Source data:
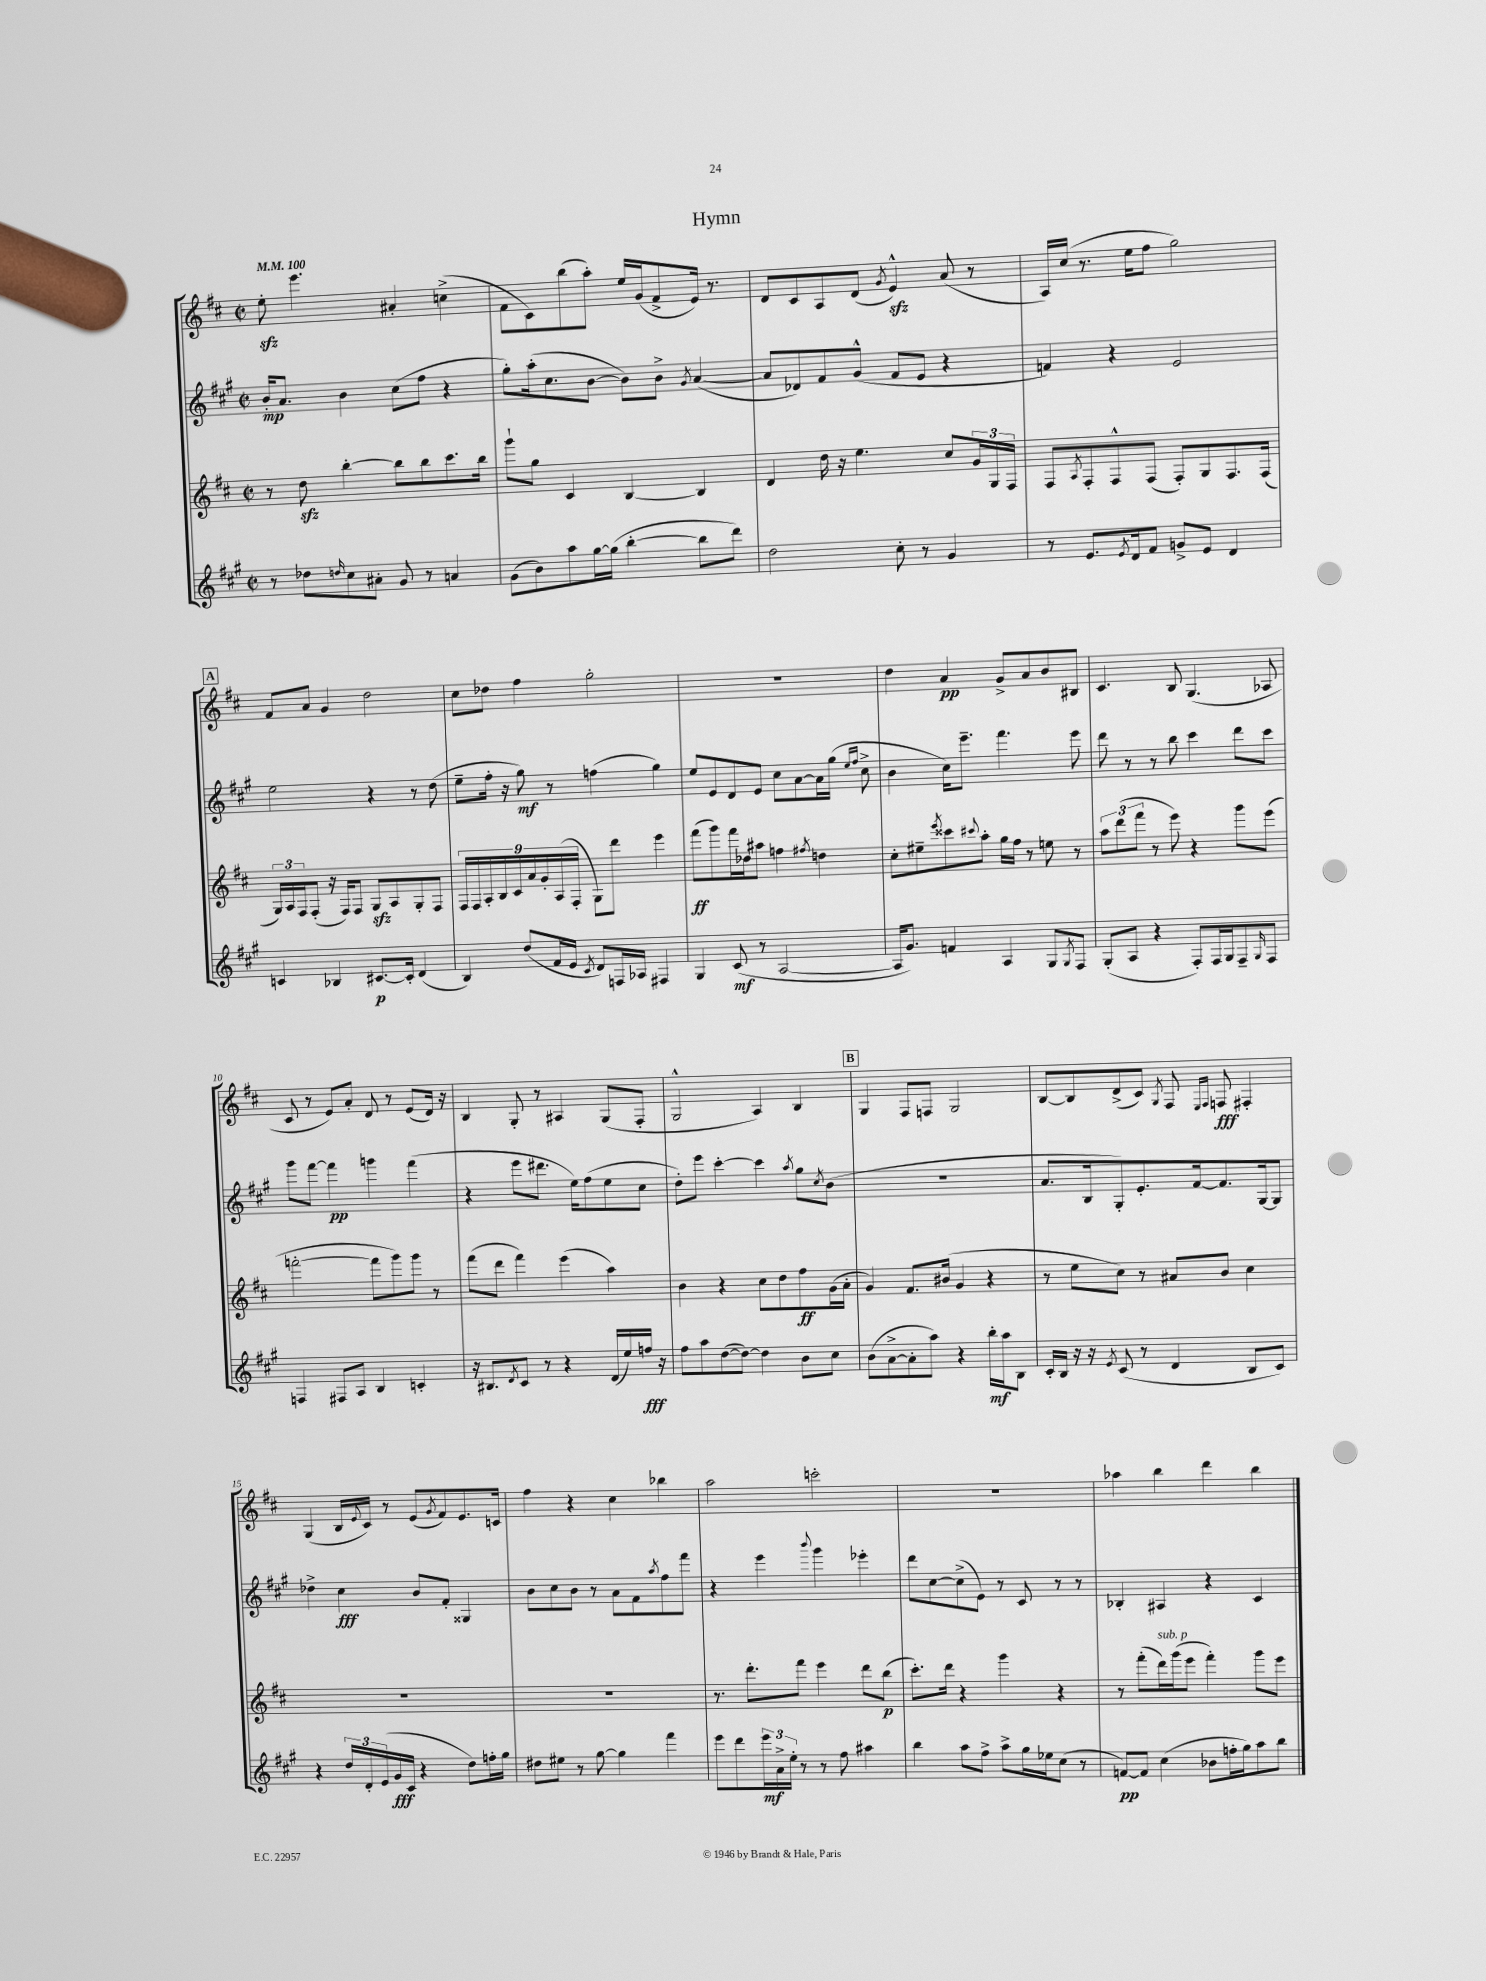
\header { title = "Hymn" }
<<
\new StaffGroup <<
\new Staff = "s0" {
    \clef treble \key d \major \defaultTimeSignature \time 2/2 \tempo 4 = 100
    e''8-.\sfz e'''4. ais'4-. c''4->( |
    fis'8 cis'8) b''8( a''8-.) e''16 g'16( fis'8-> e'16) r8. |
    d'8 cis'8 a8 d'8( \acciaccatura { g'8 } e'4-^\sfz) a'8( r8 |
    a16) cis''16( r8. e''16 fis''8 g''2) |
    \mark \markup { \box "A" } fis'8 a'8 g'4 d''2 |
    cis''8 des''8 fis''4 g''2-. |
    R1 |
    d''4 a'4\pp g'8-> a'8 b'8 bis8 |
    cis'4. b8 g4.( aes8 |
    cis'8 r8 e'8) a'8-. d'8 r8 e'8( d'16) r16 |
    b4 g8-. r8 ais4 g8( fis8-. |
    g2-^ a4) b4 |
    \mark \markup { \box "B" } g4 fis8 f8 g2 |
    b8~ b8 d'8->( cis'8) \acciaccatura { g8 } fis8 \grace { e16 fis16 } f8\fff fis4-. |
    g4( b16 \appoggiatura { e'8 } cis'16) r8 e'8( \acciaccatura { g'8 } fis'8) e'8. c'16 |
    fis''4 r4 cis''4 bes''4 |
    a''2 c'''2-. |
    R1 |
    aes''4 b''4 d'''4 b''4 \bar "|." |
}
\new Staff = "s1" {
    \clef treble \key a \major \defaultTimeSignature \time 2/2
    b'16-.\mp a'8. b'4 cis''8( fis''8 r4 |
    gis''8-.) a''16-.( cis''8. b'8~ b'8) b'8-> \acciaccatura { gis'8 } a'4~( |
    a'8 des'8) fis'8 gis'8-^( fis'8 e'8 r4 |
    f'4) r4 e'2 |
    \mark \markup { \box "A" } e''2 r4 r8 d''8( |
    e''8-- fis''16-. r16 gis''8\mf) r8 f''4( gis''4) |
    e''8 e'8 d'8 e'8 cis''8 a'8~ a'16 gis''16( \grace { e''16 fis''16 } cis''8-> |
    b'4 cis''16) e'''8.-- fis'''4. e'''8 |
    d'''8 r8 r8 b''8 cis'''4 d'''8 cis'''8 |
    gis'''8 fis'''8~ fis'''4\pp g'''4 fis'''4( |
    r4 e'''8 dis'''8. e''16) fis''8( e''8 cis''8 |
    d''8-.) e'''8 cis'''4~-. cis'''4 \acciaccatura { a''8 } gis''8 \acciaccatura { cis''8 } b'8( |
    \mark \markup { \box "B" } R1 |
    a'8. b16 gis8-.) e'8.-. fis'16~ fis'8. gis16~ gis8 |
    des''4-> cis''4\fff b'8 fis'8-. gisis4 |
    b'8 cis''8 b'8 r8 a'8 fis'8 \acciaccatura { a''8 } fis''8 fis'''8 |
    r4 e'''4 \appoggiatura { b'''8 } gis'''4 ees'''4-. |
    d'''8 cis''8~ cis''8->( e'8) r8 cis'8 r8 r8 |
    bes4-. ais4 r4 cis'4 \bar "|." |
}
\new Staff = "s2" {
    \clef treble \key d \major \defaultTimeSignature \time 2/2
    r8 d''8\sfz b''4~-. b''8 b''8 cis'''8. b''16 |
    g'''8-! g''8 cis'4 b4~ b4 |
    d'4 d''16 r16 e''4. cis''8 \tuplet 3/2 { g'16 g16 fis16 } |
    fis8 \acciaccatura { a8 } fis8-. fis8-^ fis8( fis8-.) g8 fis8. fis16( |
    \mark \markup { \box "A" } \tuplet 3/2 { g16) a16 fis16 } fis8-.( r16 fis16) fis8 g8\sfz a8 g8-. fis8 |
    \tuplet 9/8 { fis16 fis16 a16-. b16 cis'16 a'16 g'16-. a16( fis16-. } g8) d'''8 e'''4 |
    fis'''8\ff( g'''8) fis'''16 des''16 ais''8 f''4 \acciaccatura { fis''8 } d''4 |
    cis''8-. eis''8-- \acciaccatura { e'''8 } cisis'''8 \appoggiatura { cis'''8 } a''8-. g''16 fis''16 r8 e''8 r8 |
    \tuplet 3/2 { a''8 d'''8( fis'''8 } r8 e'''8) r4 g'''8 e'''8( |
    f'''2~-. f'''8 g'''8) g'''8 r8 |
    fis'''8( d'''8 fis'''4) e'''4( a''4) |
    b'4 r4 cis''8 d''8 fis''8\ff g'16( a'16-. |
    \mark \markup { \box "B" } g'4) fis'8. bis'16( g'4 r4 |
    r8 e''8 cis''8) r8 ais'8 b'8 cis''4 |
    R1 |
    R1 |
    r8. d'''8.-. fis'''8 e'''4 d'''8 b''8\p( |
    cis'''8.-.) d'''16 r4 g'''4 r4 |
    r8 fis'''8-.( d'''16^\markup { \italic "sub. p" }) g'''16( e'''8 fis'''4-.) g'''8 e'''8 \bar "|." |
}
\new Staff = "s3" {
    \clef treble \key a \major \defaultTimeSignature \time 2/2
    r8 des''8 \grace { d''16 } cis''8 ais'8-. gis'8 r8 a'4 |
    gis'8( b'8) a''8 gis''16~ gis''16( b''4~-. b''8 d'''8) |
    d''2 cis''8-. r8 gis'4 |
    r8 e'8. \acciaccatura { e'8 } d'16 fis'8 g'8-> e'8 d'4 |
    \mark \markup { \box "A" } c'4 bes4 cis'8.~\p cis'16-. d'4( |
    b4) d''8( fis'16 e'16 \acciaccatura { cis'8 } d'8) f16 aes16 fis4 |
    gis4 cis'8\mf( r8 a2~ |
    a16 gis'8.) f'4 a4 gis8 \acciaccatura { gis8 } fis8 |
    gis8-.( a8 r4 fis8-.) fis16 gis16 fis8-- \grace { gis16 } fis8 |
    f4 fis8 a8 b4 c'4-. |
    r16 bis8. \acciaccatura { d'8 } cis'8 r8 r4 d'16( e''16) f''16\fff r16 |
    fis''8 a''8 d''8~( d''8~) d''4 b'8 cis''8 |
    \mark \markup { \box "B" } b'8( a'8~-> a'8-. a''8) r4 b''16-.\mf a''16 b8 |
    cis'16-. b16 r16 r16 \acciaccatura { e'8 } cis'8( r8 d'4 b8 cis'8) |
    r4 \tuplet 3/2 { d''16 d'16-. e'16( } gis'16\fff cis'16 r4 d''8) f''16-. gis''16 |
    dis''8 eis''8 r8 gis''8~ gis''4 fis'''4 |
    e'''8 d'''8 \tuplet 3/2 { e'''16\mf a'16-> e''16-. } r8 r8 fis''8 ais''4 |
    b''4 a''8 fis''8-> a''8-> gis''16 ees''16 cis''8( r8 |
    f'8~\pp) f'8 cis''4( bes'8 f''16-. gis''16) a''8 b''8 \bar "|." |
}
>>
>>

What this task involves:
Reproduce the rows with every "treble" switched to "alto" and nothing else altered. Leave the pictures out.

Written response:
\header { title = "Hymn" }
<<
\new StaffGroup <<
\new Staff = "s0" {
    \clef alto \key d \major \defaultTimeSignature \time 2/2 \tempo 4 = 100
    e''8-.\sfz e'''4. ais'4-. c''4->( |
    fis'8 cis'8) b''8( a''8-.) e''16 g'16( fis'8-> e'16) r8. |
    d'8 cis'8 a8 d'8( \acciaccatura { g'8 } e'4-^\sfz) a'8( r8 |
    a16) cis''16( r8. e''16 fis''8 g''2) |
    \mark \markup { \box "A" } fis'8 a'8 g'4 d''2 |
    cis''8 des''8 fis''4 g''2-. |
    R1 |
    d''4 a'4\pp g'8-> a'8 b'8 bis8 |
    cis'4. b8 g4.( aes8 |
    cis'8 r8 e'8) a'8-. d'8 r8 e'8( d'16) r16 |
    b4 g8-. r8 ais4 g8( fis8-. |
    g2-^ a4) b4 |
    \mark \markup { \box "B" } g4 fis8 f8 g2 |
    b8~ b8 d'8->( cis'8) \acciaccatura { g8 } fis8 \grace { e16 fis16 } f8\fff fis4-. |
    g4( b16 \appoggiatura { e'8 } cis'16) r8 e'8( \acciaccatura { g'8 } fis'8) e'8. c'16 |
    fis''4 r4 cis''4 bes''4 |
    a''2 c'''2-. |
    R1 |
    aes''4 b''4 d'''4 b''4 \bar "|." |
}
\new Staff = "s1" {
    \clef alto \key a \major \defaultTimeSignature \time 2/2
    b'16-.\mp a'8. b'4 cis''8( fis''8 r4 |
    gis''8-.) a''16-.( cis''8. b'8~ b'8) b'8-> \acciaccatura { gis'8 } a'4~( |
    a'8 des'8) fis'8 gis'8-^( fis'8 e'8 r4 |
    f'4) r4 e'2 |
    \mark \markup { \box "A" } e''2 r4 r8 d''8( |
    e''8-- fis''16-. r16 gis''8\mf) r8 f''4( gis''4) |
    e''8 e'8 d'8 e'8 cis''8 a'8~ a'16 gis''16( \grace { e''16 fis''16 } cis''8-> |
    b'4 cis''16) e'''8.-- fis'''4. e'''8 |
    d'''8 r8 r8 b''8 cis'''4 d'''8 cis'''8 |
    gis'''8 fis'''8~ fis'''4\pp g'''4 fis'''4( |
    r4 e'''8 dis'''8. e''16) fis''8( e''8 cis''8 |
    d''8-.) e'''8 cis'''4~-. cis'''4 \acciaccatura { a''8 } gis''8 \acciaccatura { cis''8 } b'8( |
    \mark \markup { \box "B" } R1 |
    a'8. b16 gis8-.) e'8.-. fis'16~ fis'8. gis16~ gis8 |
    des''4-> cis''4\fff b'8 fis'8-. gisis4 |
    b'8 cis''8 b'8 r8 a'8 fis'8 \acciaccatura { a''8 } fis''8 fis'''8 |
    r4 e'''4 \appoggiatura { b'''8 } gis'''4 ees'''4-. |
    d'''8 cis''8~ cis''8->( e'8) r8 cis'8 r8 r8 |
    bes4-. ais4 r4 cis'4 \bar "|." |
}
\new Staff = "s2" {
    \clef alto \key d \major \defaultTimeSignature \time 2/2
    r8 d''8\sfz b''4~-. b''8 b''8 cis'''8. b''16 |
    g'''8-! g''8 cis'4 b4~ b4 |
    d'4 d''16 r16 e''4. cis''8 \tuplet 3/2 { g'16 g16 fis16 } |
    fis8 \acciaccatura { a8 } fis8-. fis8-^ fis8( fis8-.) g8 fis8. fis16( |
    \mark \markup { \box "A" } \tuplet 3/2 { g16) a16 fis16 } fis8-.( r16 fis16) fis8 g8\sfz a8 g8-. fis8 |
    \tuplet 9/8 { fis16 fis16 a16-. b16 cis'16 a'16 g'16-. a16( fis16-. } g8) d'''8 e'''4 |
    fis'''8\ff( g'''8) fis'''16 des''16 ais''8 f''4 \acciaccatura { fis''8 } d''4 |
    cis''8-. eis''8-- \acciaccatura { e'''8 } cisis'''8 \appoggiatura { cis'''8 } a''8-. g''16 fis''16 r8 e''8 r8 |
    \tuplet 3/2 { a''8 d'''8( fis'''8 } r8 e'''8) r4 g'''8 e'''8( |
    f'''2~-. f'''8 g'''8) g'''8 r8 |
    fis'''8( d'''8 fis'''4) e'''4( a''4) |
    b'4 r4 cis''8 d''8 fis''8\ff g'16( a'16-. |
    \mark \markup { \box "B" } g'4) fis'8. bis'16( g'4 r4 |
    r8 e''8 cis''8) r8 ais'8 b'8 cis''4 |
    R1 |
    R1 |
    r8. d'''8.-. fis'''8 e'''4 d'''8 b''8\p( |
    cis'''8.-.) d'''16 r4 g'''4 r4 |
    r8 fis'''8-.( d'''16^\markup { \italic "sub. p" }) g'''16( e'''8 fis'''4-.) g'''8 e'''8 \bar "|." |
}
\new Staff = "s3" {
    \clef alto \key a \major \defaultTimeSignature \time 2/2
    r8 des''8 \grace { d''16 } cis''8 ais'8-. gis'8 r8 a'4 |
    gis'8( b'8) a''8 gis''16~ gis''16( b''4~-. b''8 d'''8) |
    d''2 cis''8-. r8 gis'4 |
    r8 e'8. \acciaccatura { e'8 } d'16 fis'8 g'8-> e'8 d'4 |
    \mark \markup { \box "A" } c'4 bes4 cis'8.~\p cis'16-. d'4( |
    b4) d''8( fis'16 e'16 \acciaccatura { cis'8 } d'8) f16 aes16 fis4 |
    gis4 cis'8\mf( r8 a2~ |
    a16 gis'8.) f'4 a4 gis8 \acciaccatura { gis8 } fis8 |
    gis8-.( a8 r4 fis8-.) fis16 gis16 fis8-- \grace { gis16 } fis8 |
    f4 fis8 a8 b4 c'4-. |
    r16 bis8. \acciaccatura { d'8 } cis'8 r8 r4 d'16( e''16) f''16\fff r16 |
    fis''8 a''8 d''8~( d''8~) d''4 b'8 cis''8 |
    \mark \markup { \box "B" } b'8( a'8~-> a'8-. a''8) r4 b''16-.\mf a''16 b8 |
    cis'16-. b16 r16 r16 \acciaccatura { e'8 } cis'8( r8 d'4 b8 cis'8) |
    r4 \tuplet 3/2 { d''16 d'16-. e'16( } gis'16\fff cis'16 r4 d''8) f''16-. gis''16 |
    dis''8 eis''8 r8 gis''8~ gis''4 fis'''4 |
    e'''8 d'''8 \tuplet 3/2 { e'''16\mf a'16-> e''16-. } r8 r8 fis''8 ais''4 |
    b''4 a''8 fis''8-> a''8-> gis''16 ees''16 cis''8( r8 |
    f'8~\pp) f'8 cis''4( bes'8 f''16-. gis''16) a''8 b''8 \bar "|." |
}
>>
>>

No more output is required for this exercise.